• [Task to complete] Find the word "changed" in the data below and copy each line that holds it.

• [Extracted data]
..............................

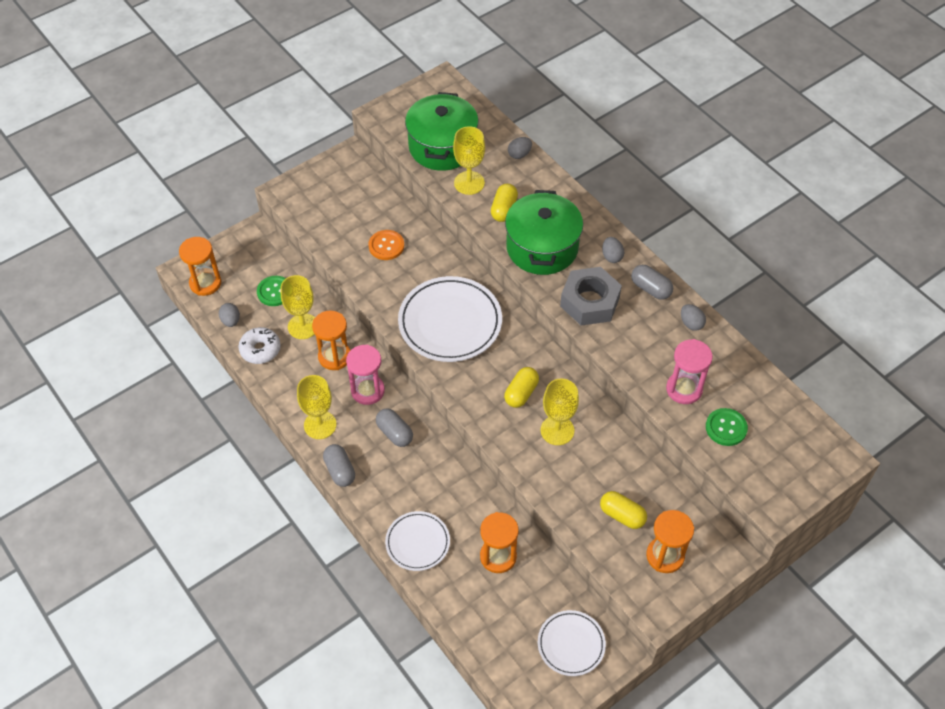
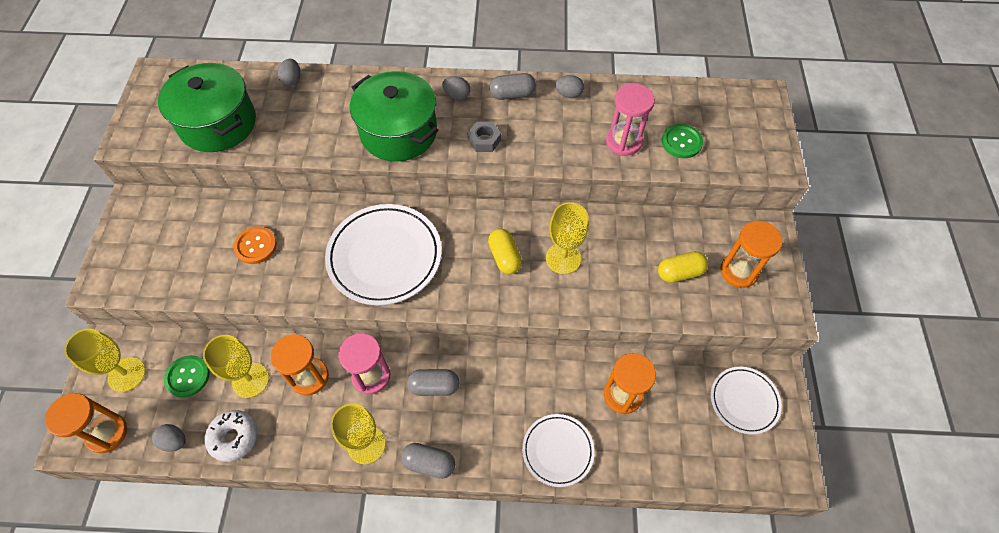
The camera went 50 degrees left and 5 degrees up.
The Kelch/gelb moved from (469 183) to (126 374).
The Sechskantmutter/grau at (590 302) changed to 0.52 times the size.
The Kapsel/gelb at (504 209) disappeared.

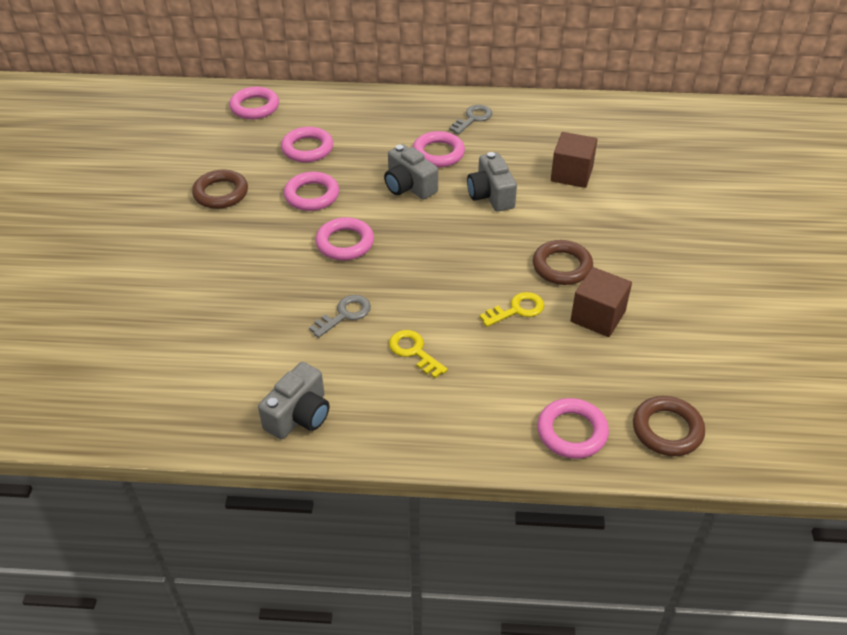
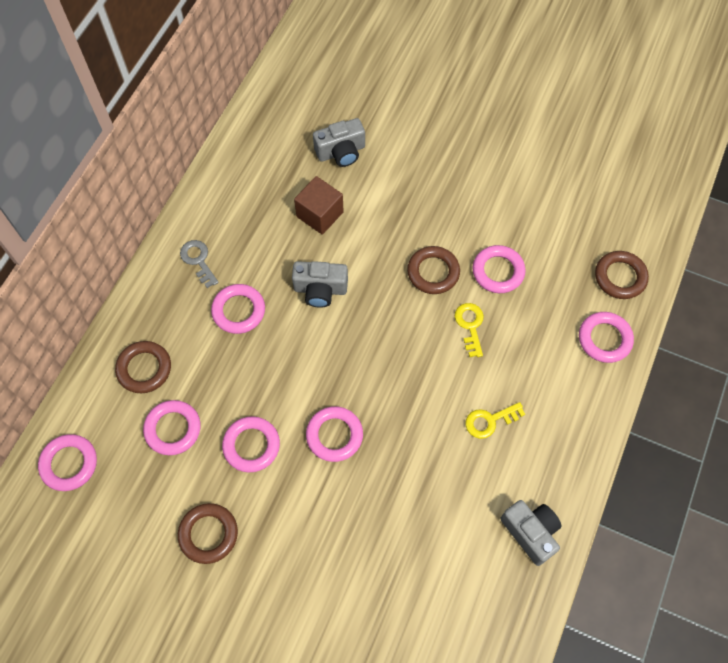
The camera went 70 degrees left and 20 degrees up.
The Ring/braun at (144 369) appeared.
The Kamera/grau moved from (409 186) to (341 152).
The Kubus/braun at (598 316) was replaced by the Ring/rosa at (498 271).
The Schlüssel/grau at (344 314) disappeared.

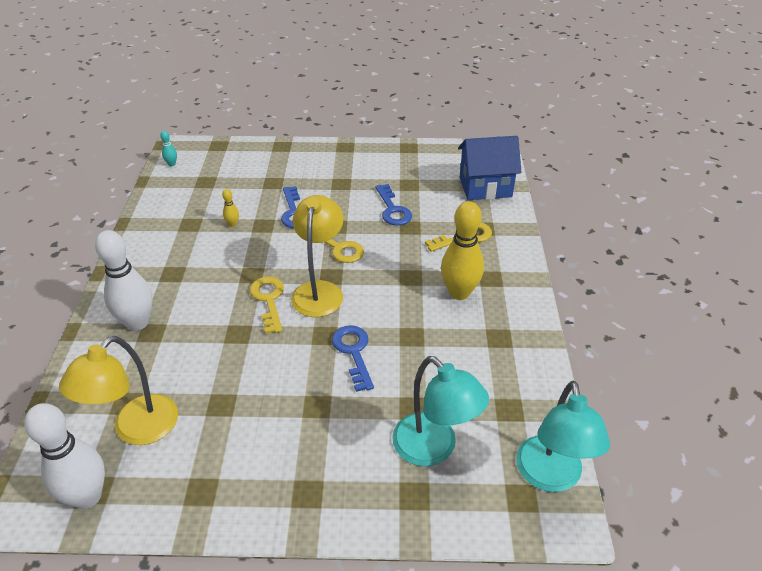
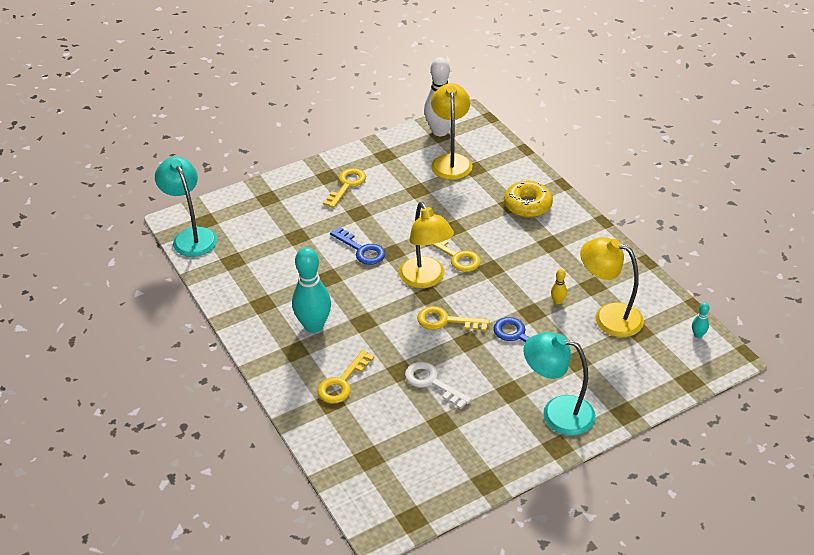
The camera went 150 degrees right and 0 degrees up.
The Bowlingkegel/gelb at (459 292) became the Bowlingkegel/türkis at (314 326).
The Schlüssel/gelb at (347 185) appeared.
The Schlüssel/blau at (393 210) became the Schlüssel/weiß at (432 382).
The Bowlingkegel/weiß at (137 323) was replaced by the Donut/gelb at (527 205).
The Lampe/türkis moved from (434 449) to (557 413).
The Lampe/gelb at (608 317) appeared.
The Haus/blau at (485 187) disappeared.

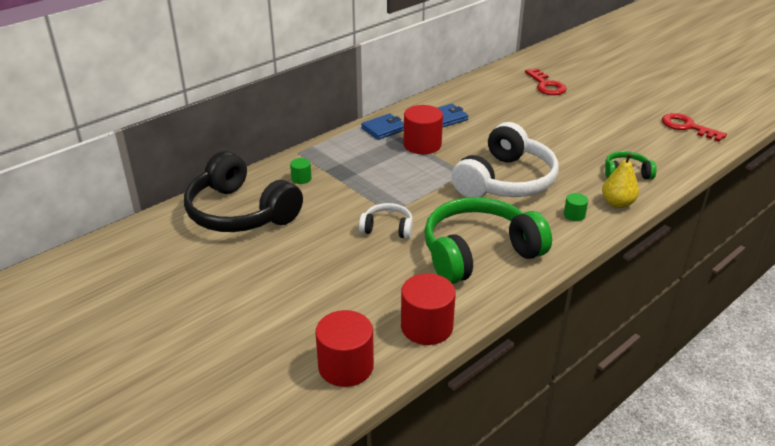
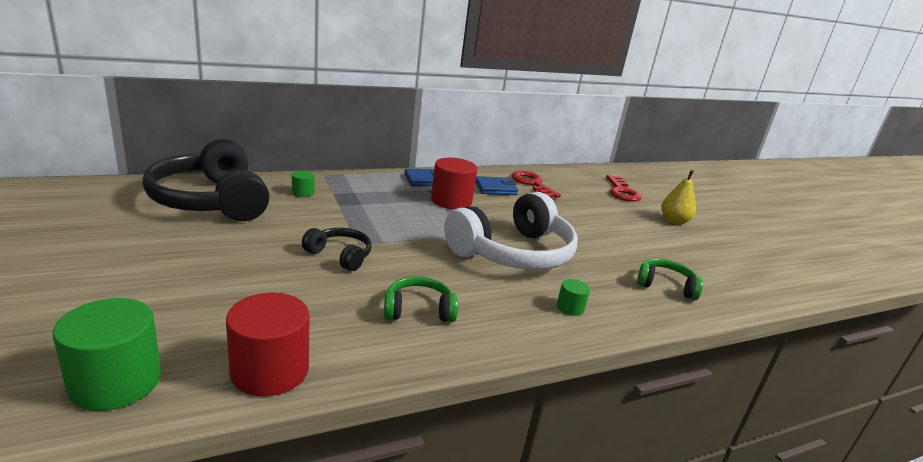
The camera went 15 degrees right and 10 degrees down.
The Vollzylinder/rot at (346 366) became the Vollzylinder/grün at (116 382).
The Kopfhörer/weiß at (387 228) became the Kopfhörer/schwarz at (340 255).
The Kopfhörer/grün at (479 253) changed to 0.47 times the size.
The Schlüssel/rot moved from (687 127) to (532 184).
The Birne/gelb moved from (617 203) to (674 221).

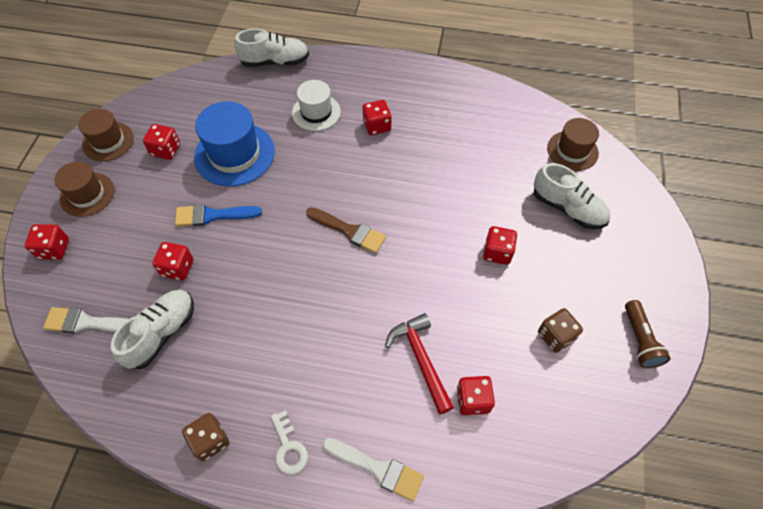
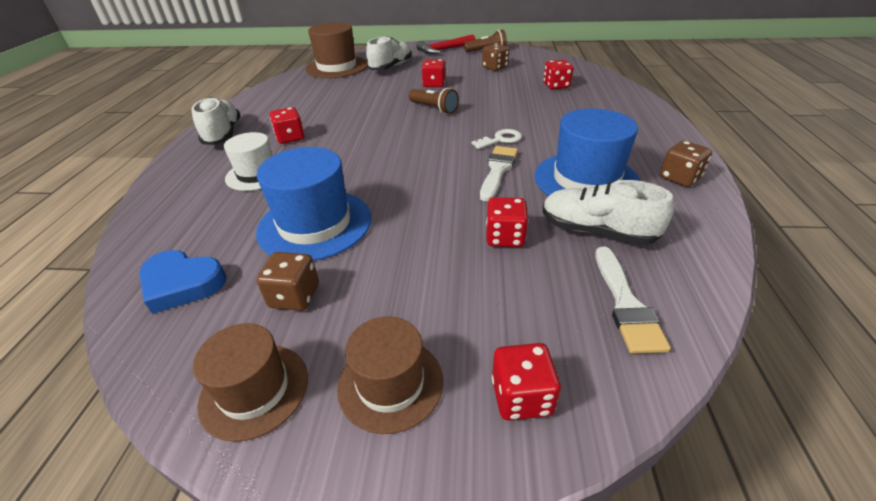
The camera went 95 degrees left and 20 degrees down.
The Herz/blau at (182 284) appeared.
The Schuh/weiß moved from (275 61) to (223 134).
The Spielwürfel/rot at (166 150) became the Spielwürfel/braun at (294 296).
The Hut/braun at (572 150) changed to 1.57 times the size.
The Taschenlampe/braun at (434 109) appeared.
The Hammer/rot moved from (421 359) to (444 50).
The Schlüssel/weiß moved from (288 447) to (500 140).
The Pinsel/weiß moved from (377 468) to (498 170).
The Hut/blau at (586 180) appeared.
The Pinsel/blau at (212 215) disappeared.
The Pinsel/braun at (349 231) disappeared.

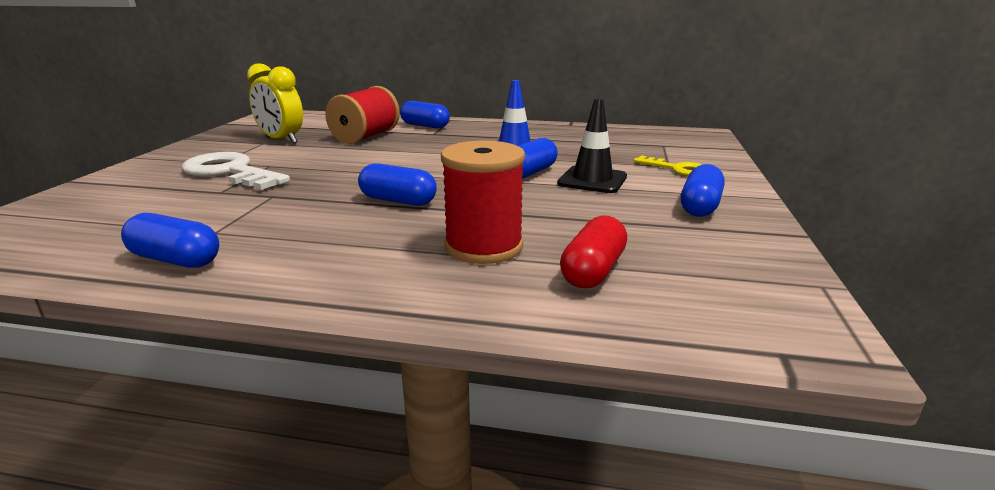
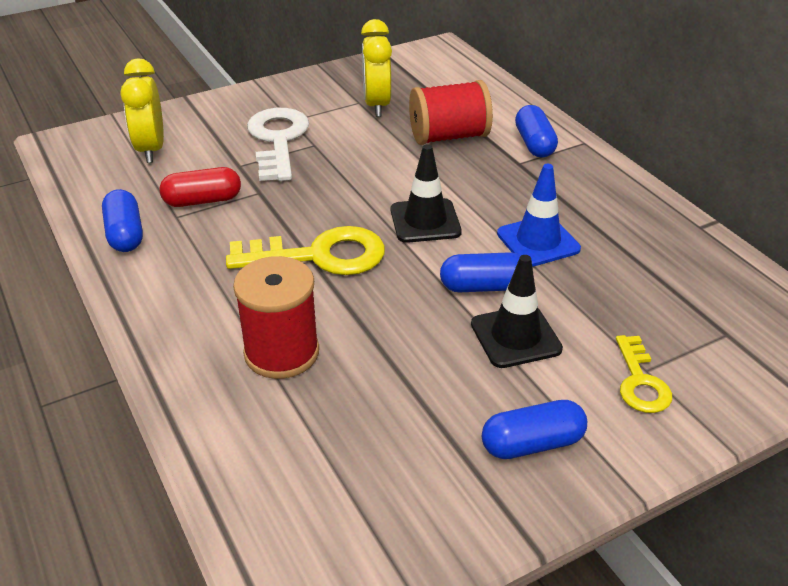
The camera went 50 degrees right and 15 degrees up.
The Wecker/gelb at (151 149) appeared.
The Kapsel/rot moved from (593 271) to (202 200).
The Kapsel/blau at (398 201) was replaced by the Schlüssel/gelb at (320 256).
The Leitkegel/schwarz at (425 221) appeared.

..............................

• [Solution to this problem]
The Sechskantmutter/grau at (590 302) changed to 0.52 times the size.
The Kopfhörer/grün at (479 253) changed to 0.47 times the size.
The Hut/braun at (572 150) changed to 1.57 times the size.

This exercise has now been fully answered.